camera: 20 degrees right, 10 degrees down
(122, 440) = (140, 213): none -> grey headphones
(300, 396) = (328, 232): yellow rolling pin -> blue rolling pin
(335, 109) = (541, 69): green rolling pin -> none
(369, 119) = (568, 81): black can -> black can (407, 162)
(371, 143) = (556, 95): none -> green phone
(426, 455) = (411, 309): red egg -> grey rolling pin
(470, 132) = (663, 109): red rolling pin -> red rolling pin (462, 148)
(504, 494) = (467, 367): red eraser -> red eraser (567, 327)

...

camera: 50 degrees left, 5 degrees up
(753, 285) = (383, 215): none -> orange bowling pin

...

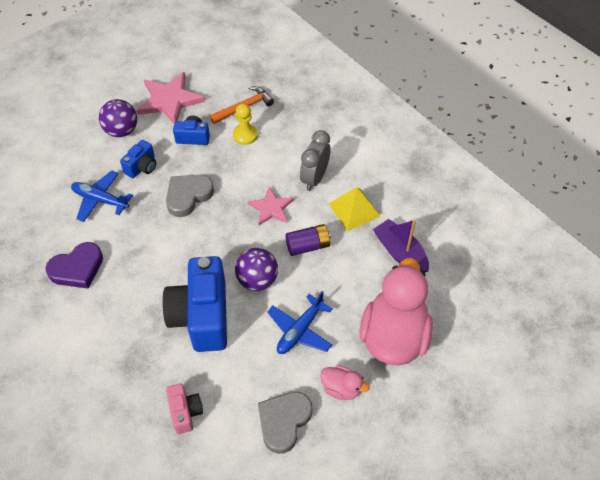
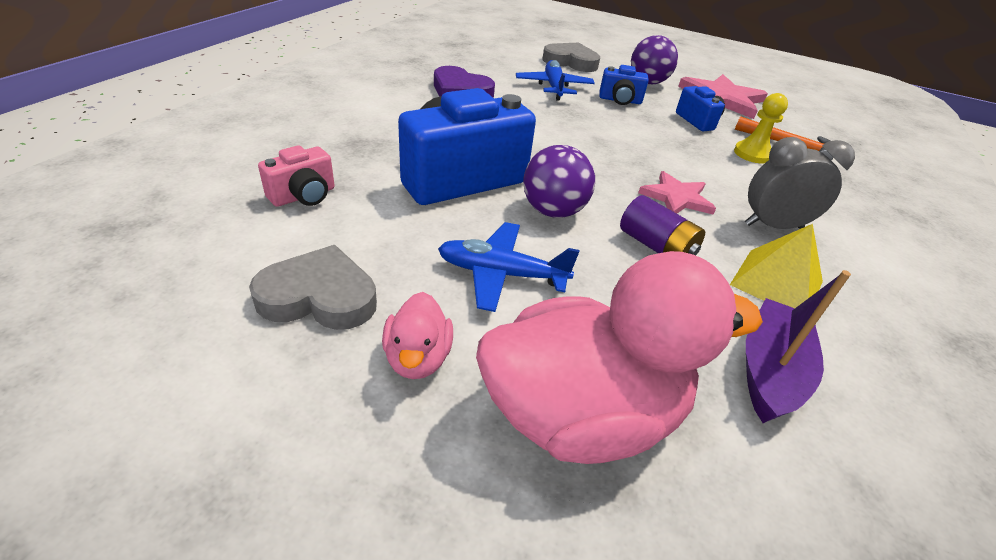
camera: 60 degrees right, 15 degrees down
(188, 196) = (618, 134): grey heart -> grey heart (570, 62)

YOUR GOAL
Report every line in the data above in which the word "none" appears.

FINISHED TASK
(122, 440) = (140, 213): none -> grey headphones
(335, 109) = (541, 69): green rolling pin -> none
(371, 143) = (556, 95): none -> green phone
(753, 285) = (383, 215): none -> orange bowling pin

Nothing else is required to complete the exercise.